Start of Data under study

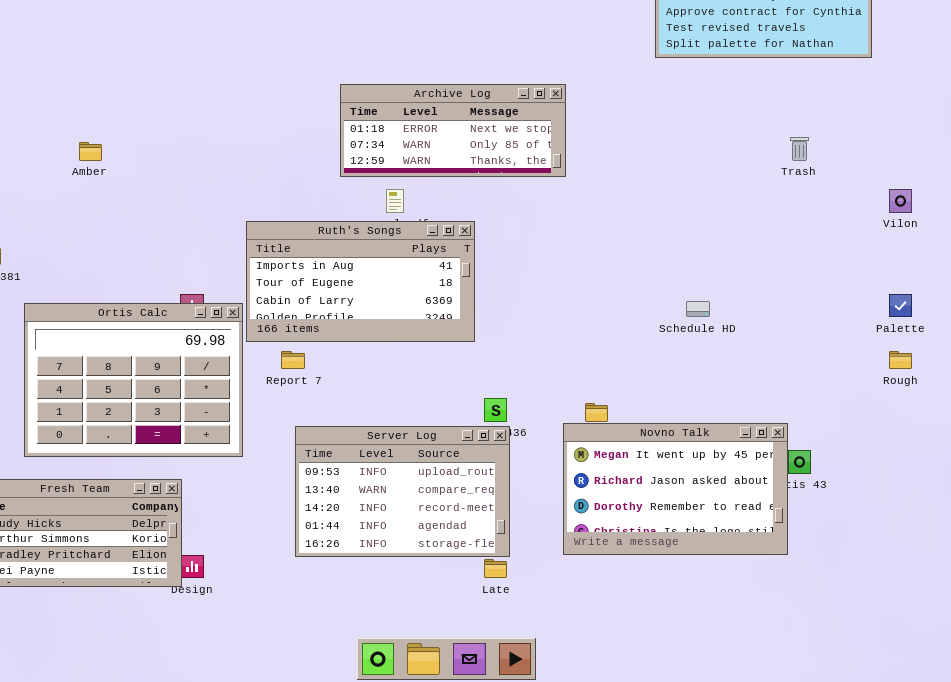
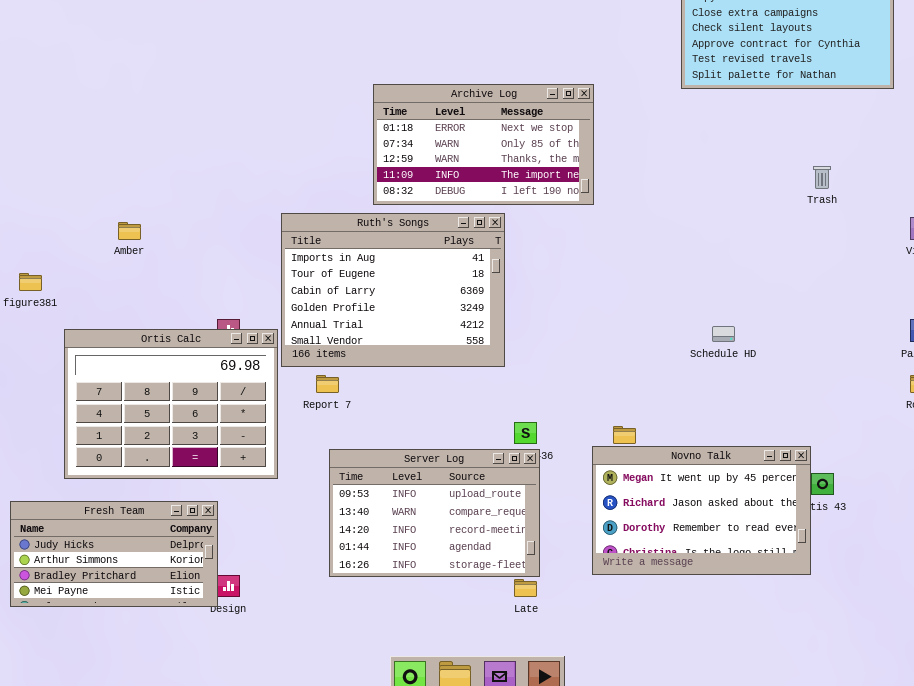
Archive Log: [340,84,566,177] -> [373,84,594,205], resized
Amber: [79,142,102,161] -> [118,222,141,240], moved
Ruth's Songs: [246,221,475,342] -> [281,213,505,367], resized

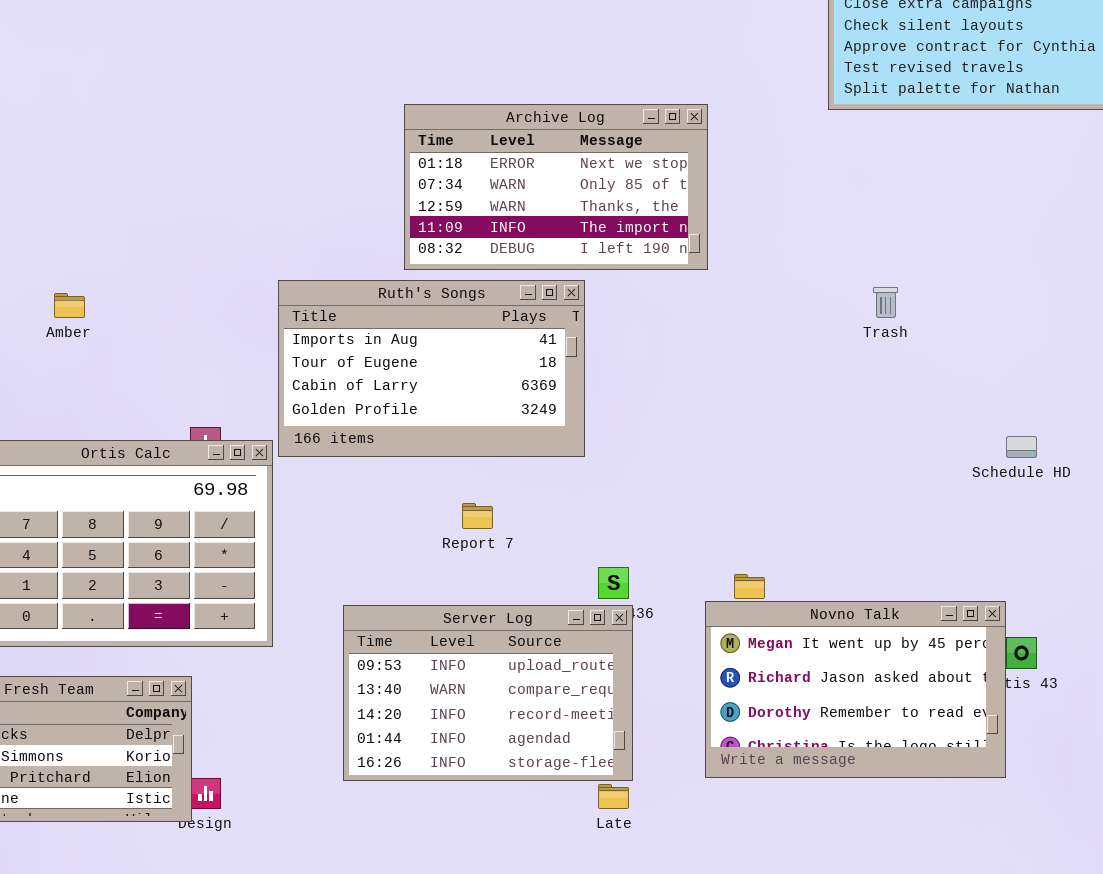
Trash: [813,166,831,189] -> [873,287,898,318], moved
Ruth's Songs: [281,213,505,367] -> [278,280,585,457], resized
Schedule HD: [712,326,735,342] -> [1006,436,1037,458], moved
Report 7: [316,375,339,393] -> [462,503,493,529], moved

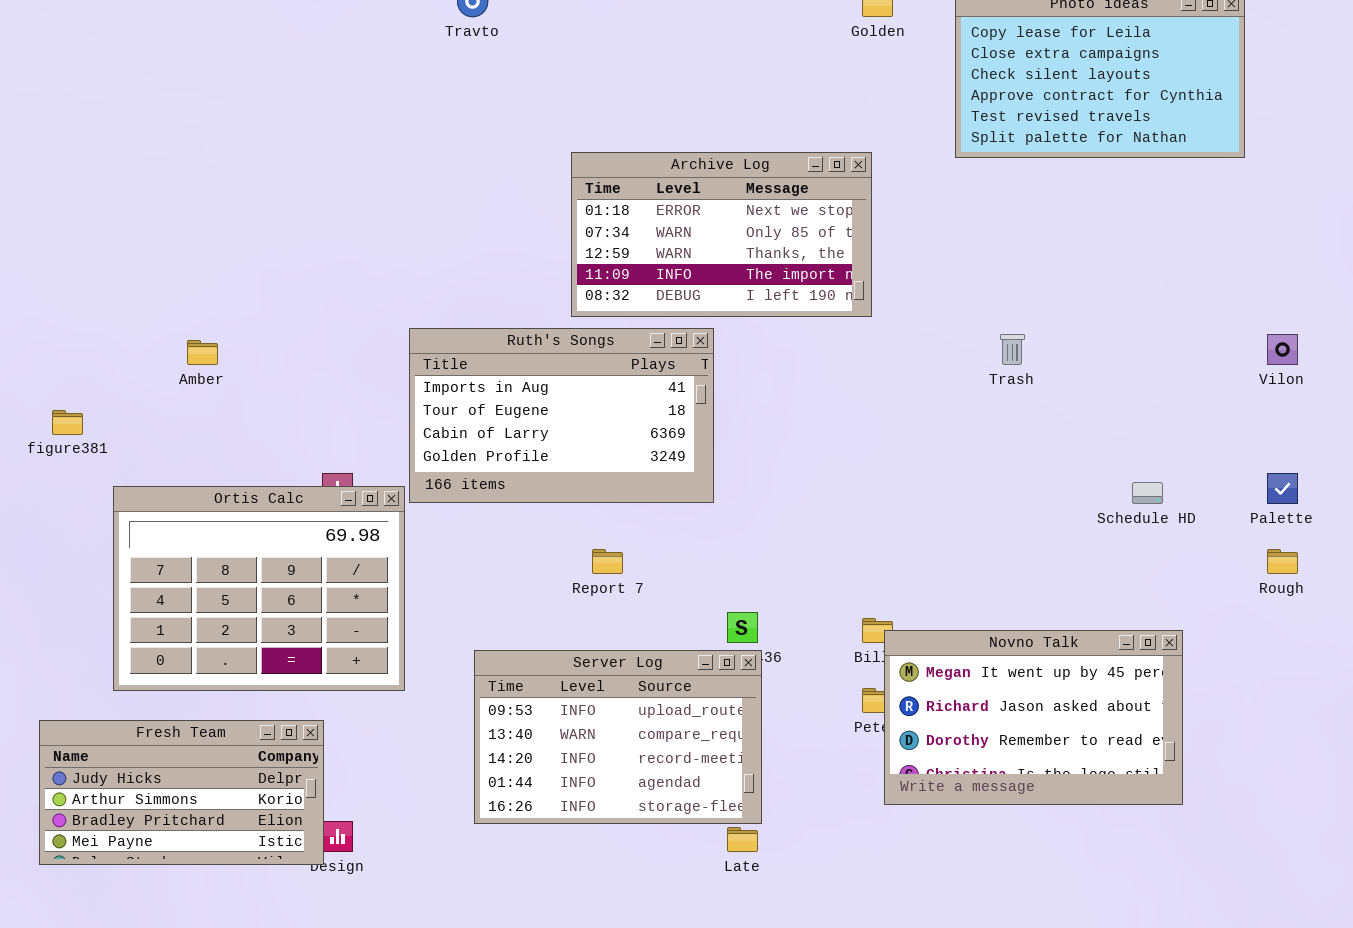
Archive Log: [404,104,708,270] -> [571,152,872,317], moved
Novno Talk: [705,601,1006,778] -> [884,630,1183,805], moved

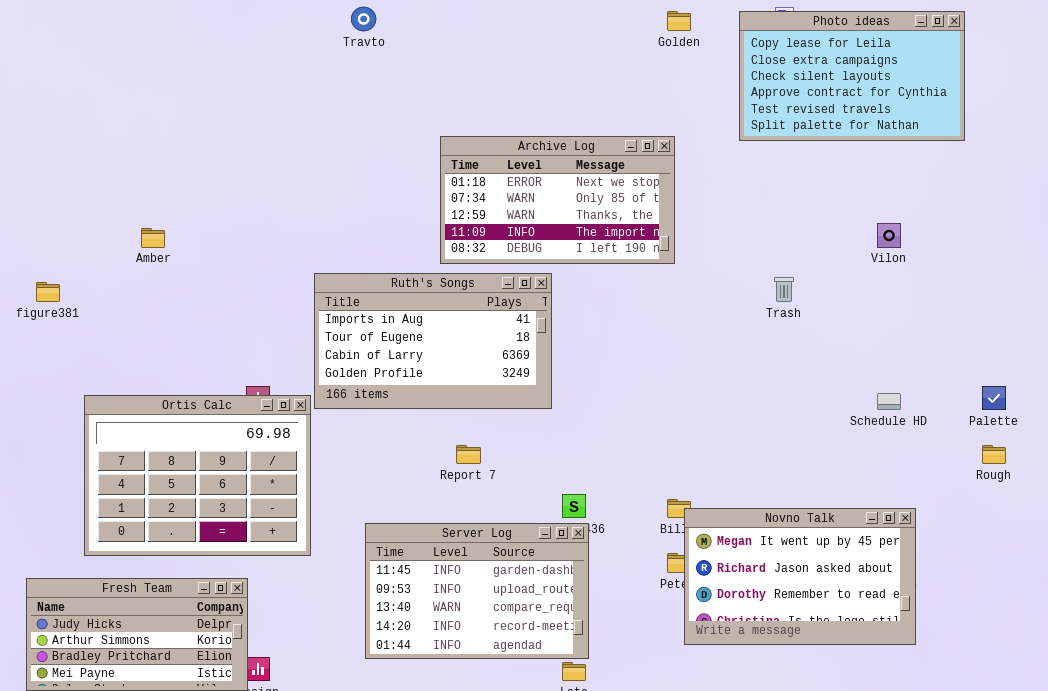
Vilon: [1267,334,1298,365] -> [877,223,901,248], moved
Amber: [187,340,218,365] -> [141,228,165,248], moved
figure381: [52,410,83,435] -> [36,282,60,302], moved
Server Log: [474,650,762,824] -> [365,523,589,659], scrolled up 1 row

End of Data under study

▶ What you will do
Whenever the word "moved" appears in a line of the listing, report that line.

▶ Result of this exercise
Amber: [79,142,102,161] -> [118,222,141,240], moved
Trash: [813,166,831,189] -> [873,287,898,318], moved
Schedule HD: [712,326,735,342] -> [1006,436,1037,458], moved
Report 7: [316,375,339,393] -> [462,503,493,529], moved
Archive Log: [404,104,708,270] -> [571,152,872,317], moved
Novno Talk: [705,601,1006,778] -> [884,630,1183,805], moved
Vilon: [1267,334,1298,365] -> [877,223,901,248], moved
Amber: [187,340,218,365] -> [141,228,165,248], moved
figure381: [52,410,83,435] -> [36,282,60,302], moved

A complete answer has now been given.